All of the data should be copied exactly, with the pictures left out.

*** Opening of LISTED RECORDS ***

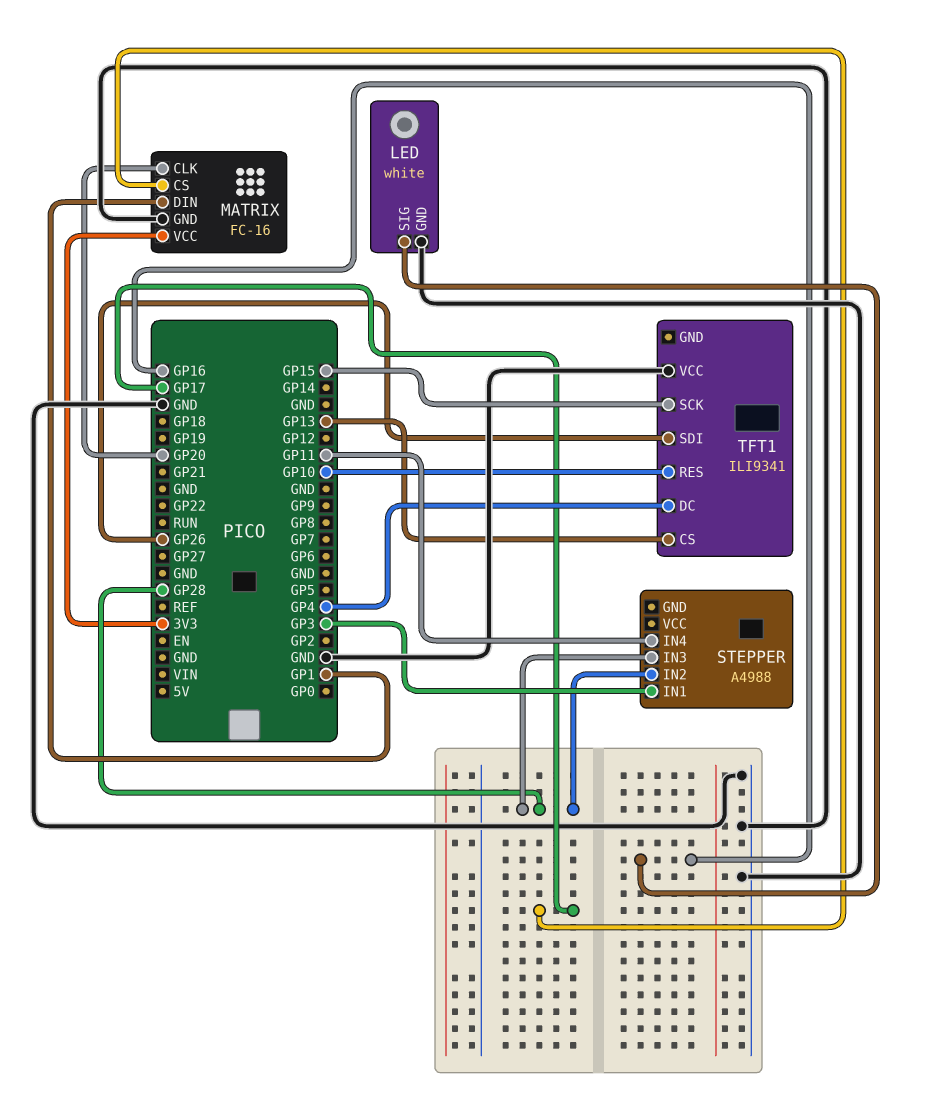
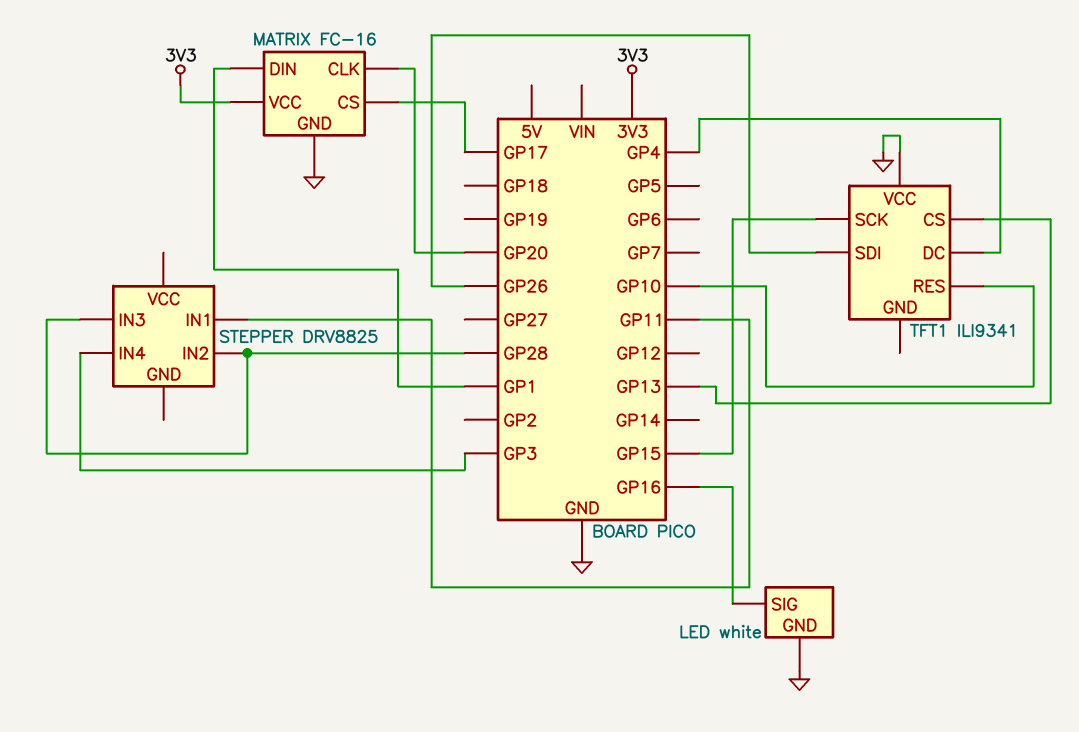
STEPPER: A4988 -> DRV8825
STEPPER pin IN1: GP3 -> GP11
STEPPER pin IN4: GP11 -> GP3

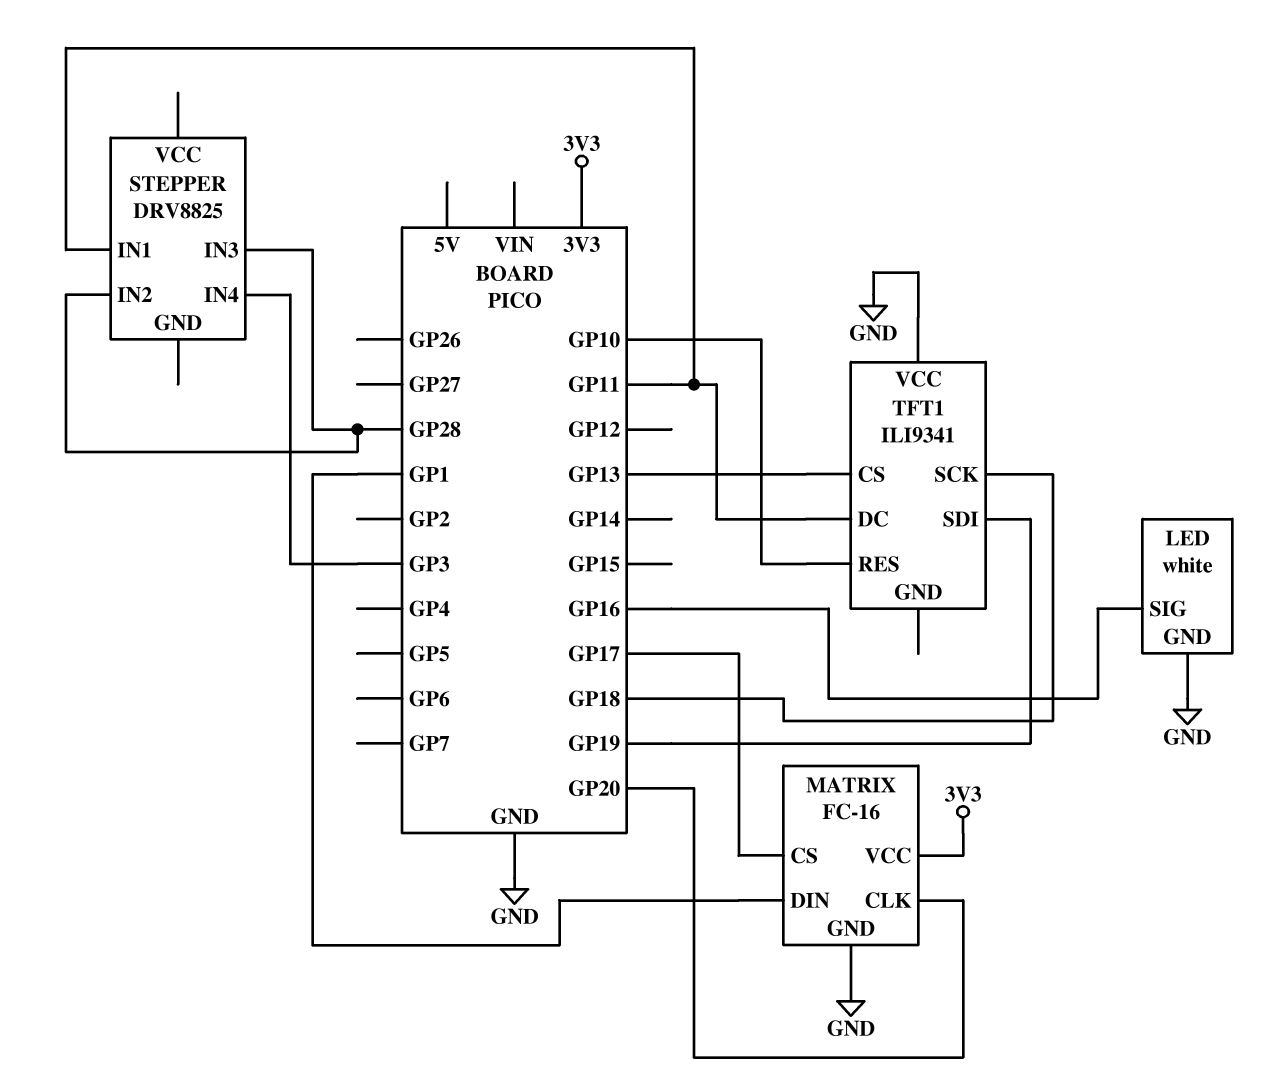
TFT1 pin DC: GP4 -> GP11
TFT1 pin SCK: GP15 -> GP18
TFT1 pin SDI: GP26 -> GP19

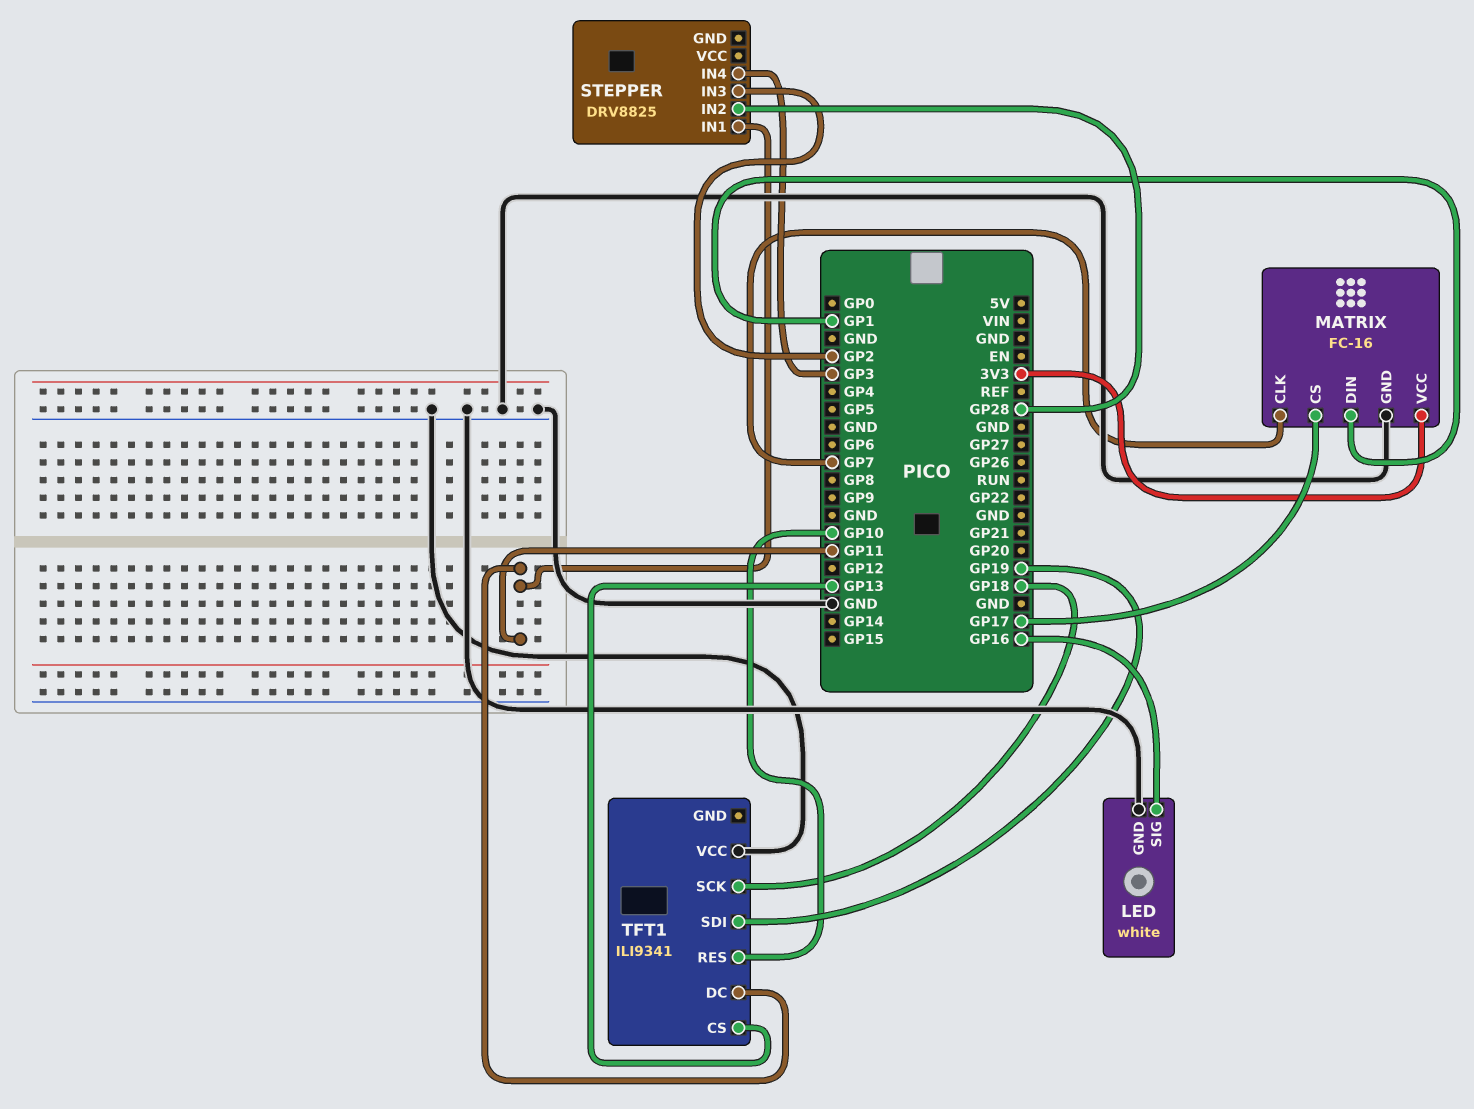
MATRIX pin CLK: GP20 -> GP7
STEPPER pin IN3: GP28 -> GP2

*** Close of LISTED RECORDS ***

OUTPUT OF THE TASK:
STEPPER: A4988 -> DRV8825
STEPPER pin IN1: GP3 -> GP11
STEPPER pin IN4: GP11 -> GP3

TFT1 pin DC: GP4 -> GP11
TFT1 pin SCK: GP15 -> GP18
TFT1 pin SDI: GP26 -> GP19

MATRIX pin CLK: GP20 -> GP7
STEPPER pin IN3: GP28 -> GP2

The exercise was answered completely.